• THE DATA:
<<<<

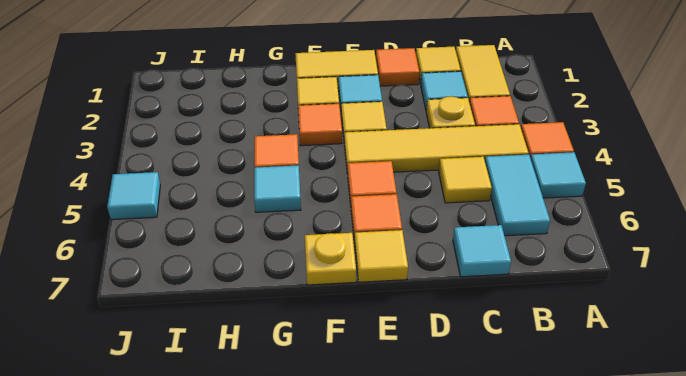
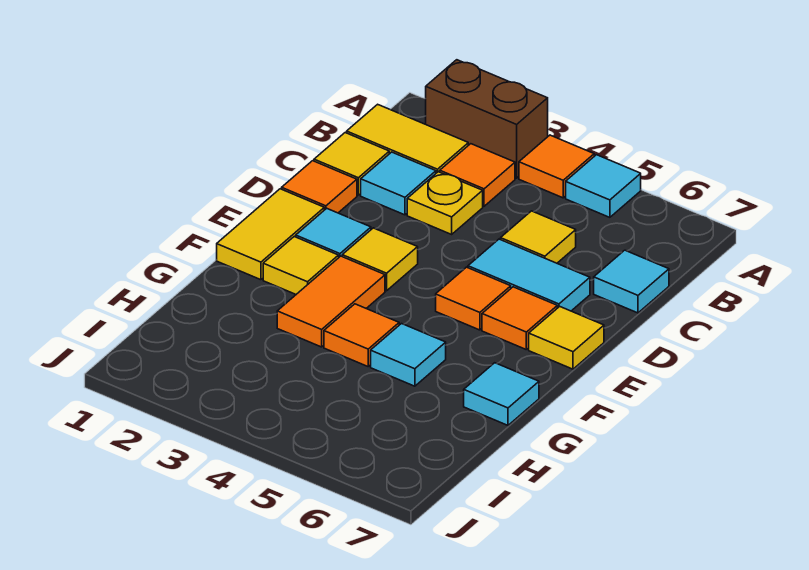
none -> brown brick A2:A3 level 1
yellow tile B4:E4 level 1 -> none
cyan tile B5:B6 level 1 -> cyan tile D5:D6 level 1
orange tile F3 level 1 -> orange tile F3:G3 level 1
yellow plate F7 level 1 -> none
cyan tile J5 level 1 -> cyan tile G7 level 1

>>>>
<<<<

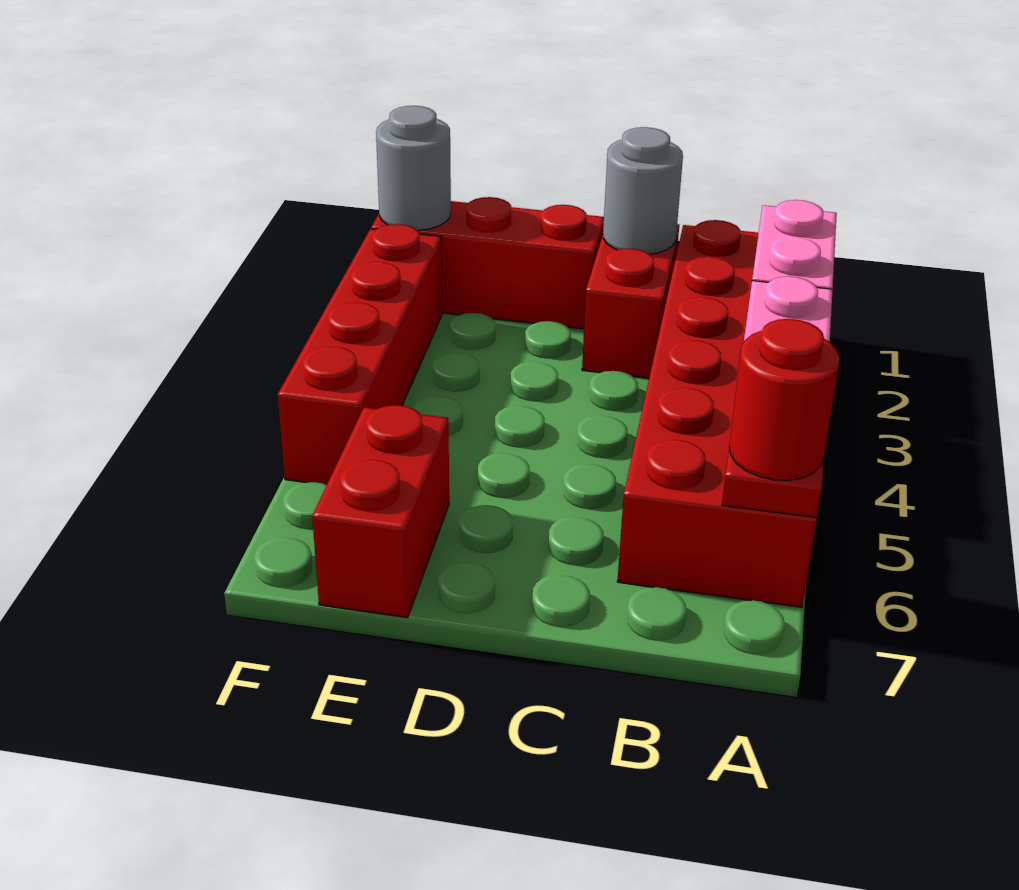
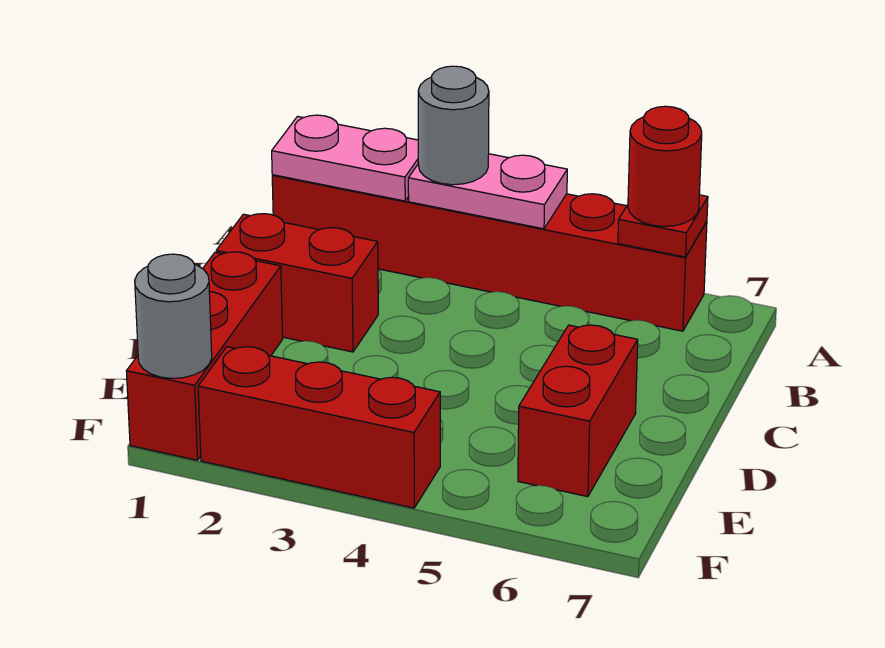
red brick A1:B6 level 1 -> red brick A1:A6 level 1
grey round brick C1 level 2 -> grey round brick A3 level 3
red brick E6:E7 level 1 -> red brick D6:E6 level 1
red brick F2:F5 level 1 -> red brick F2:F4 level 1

>>>>

• INSTRUCTIONS FOR THE TASK:
Start with the line above that contains "cyan tile B5:B6" and stop after the line that contains "cyan tile J5 level 1 -> cyan tile G7 level 1". Output those lines exactly, and only those.

• WRITTEN SOLUTION:
cyan tile B5:B6 level 1 -> cyan tile D5:D6 level 1
orange tile F3 level 1 -> orange tile F3:G3 level 1
yellow plate F7 level 1 -> none
cyan tile J5 level 1 -> cyan tile G7 level 1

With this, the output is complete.